■ **Problem description**: Starting at the first line of the data, print every line up to and including the one with "orange light bulb", but no pictures.

[Object correspondence data]
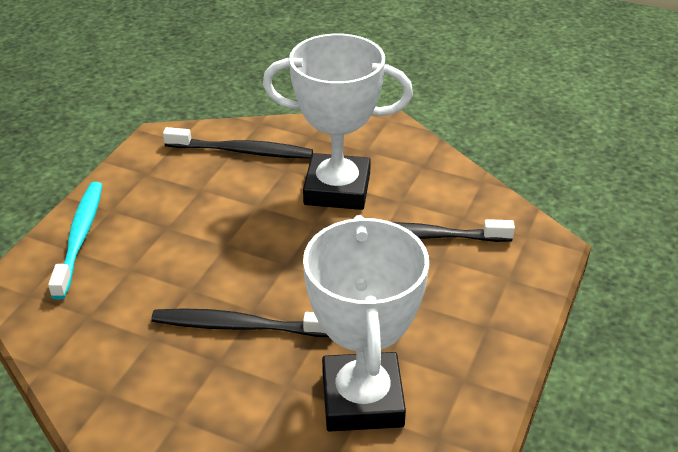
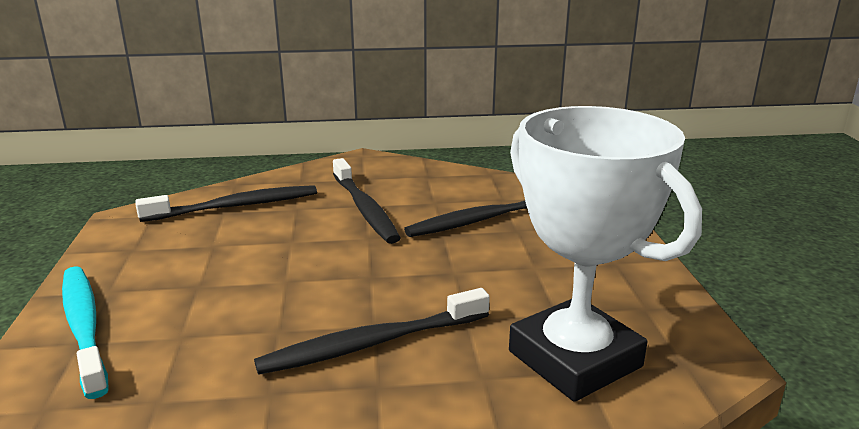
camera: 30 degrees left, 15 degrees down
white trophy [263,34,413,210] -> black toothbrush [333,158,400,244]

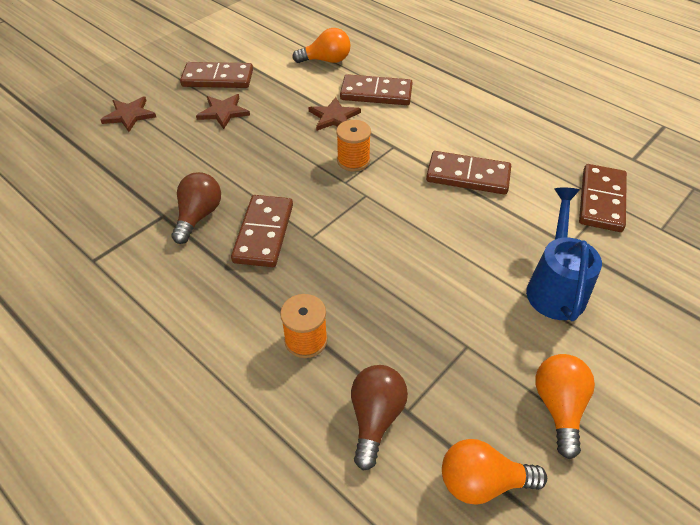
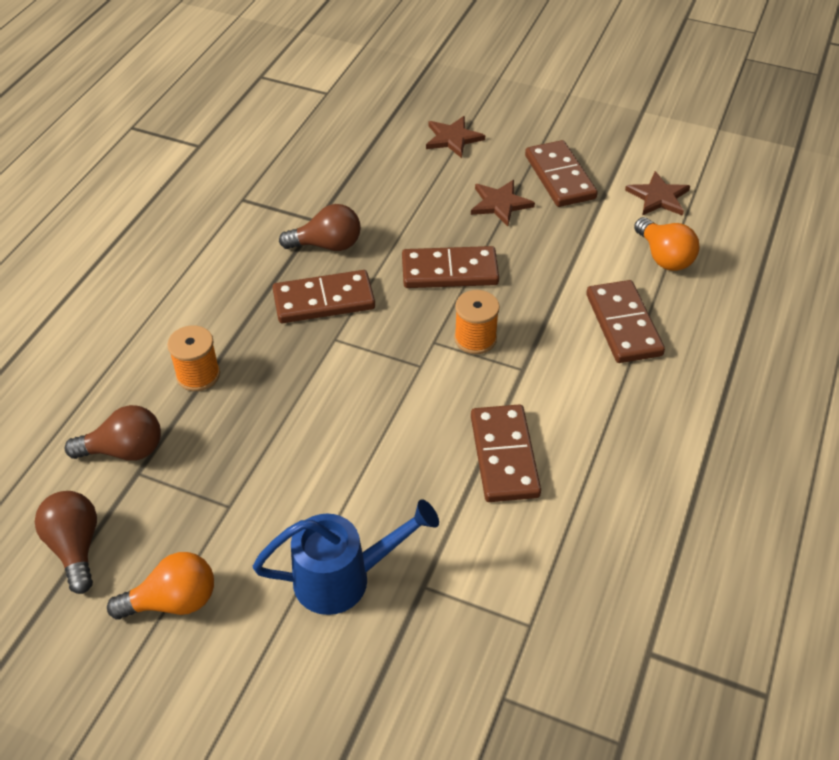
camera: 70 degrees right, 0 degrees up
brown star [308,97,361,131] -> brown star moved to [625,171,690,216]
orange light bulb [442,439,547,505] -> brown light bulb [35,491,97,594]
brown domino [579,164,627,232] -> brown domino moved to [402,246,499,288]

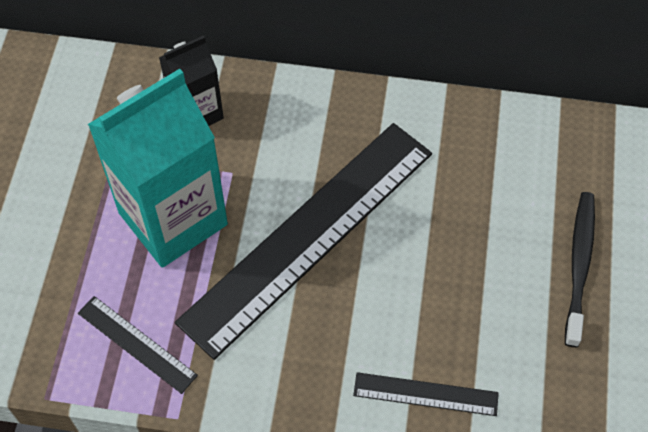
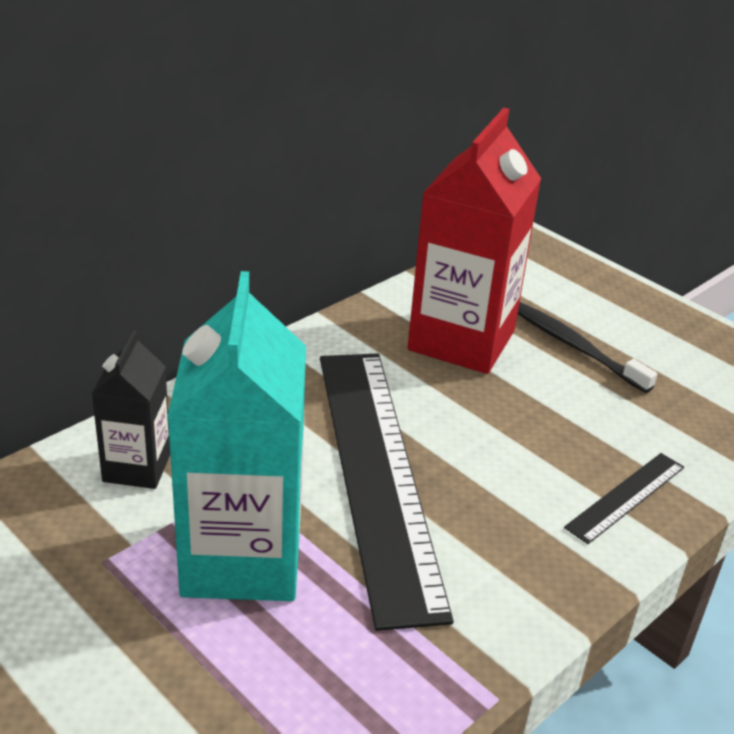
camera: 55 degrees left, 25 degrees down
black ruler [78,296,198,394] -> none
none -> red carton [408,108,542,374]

■ **Answer to the problem**:
camera: 30 degrees left, 15 degrees down
white trophy [263,34,413,210] -> black toothbrush [333,158,400,244]

camera: 70 degrees right, 0 degrees up
brown star [308,97,361,131] -> brown star moved to [625,171,690,216]
orange light bulb [442,439,547,505] -> brown light bulb [35,491,97,594]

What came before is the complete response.